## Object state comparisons
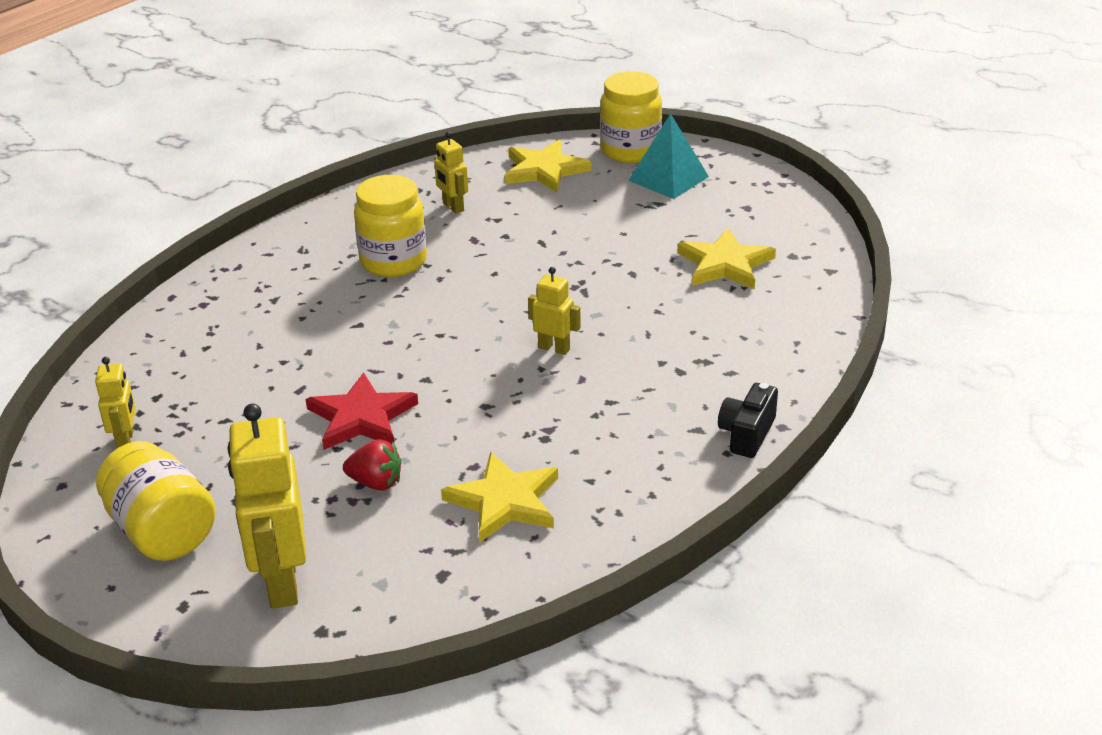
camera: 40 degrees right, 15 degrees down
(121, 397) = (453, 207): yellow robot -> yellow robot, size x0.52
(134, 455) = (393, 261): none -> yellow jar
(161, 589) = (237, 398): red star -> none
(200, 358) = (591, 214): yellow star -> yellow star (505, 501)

## Work required
Go through the entries above and write them out again exactly, images left behind.

## Exercise answer
camera: 40 degrees right, 15 degrees down
(121, 397) = (453, 207): yellow robot -> yellow robot, size x0.52
(134, 455) = (393, 261): none -> yellow jar
(161, 589) = (237, 398): red star -> none
(200, 358) = (591, 214): yellow star -> yellow star (505, 501)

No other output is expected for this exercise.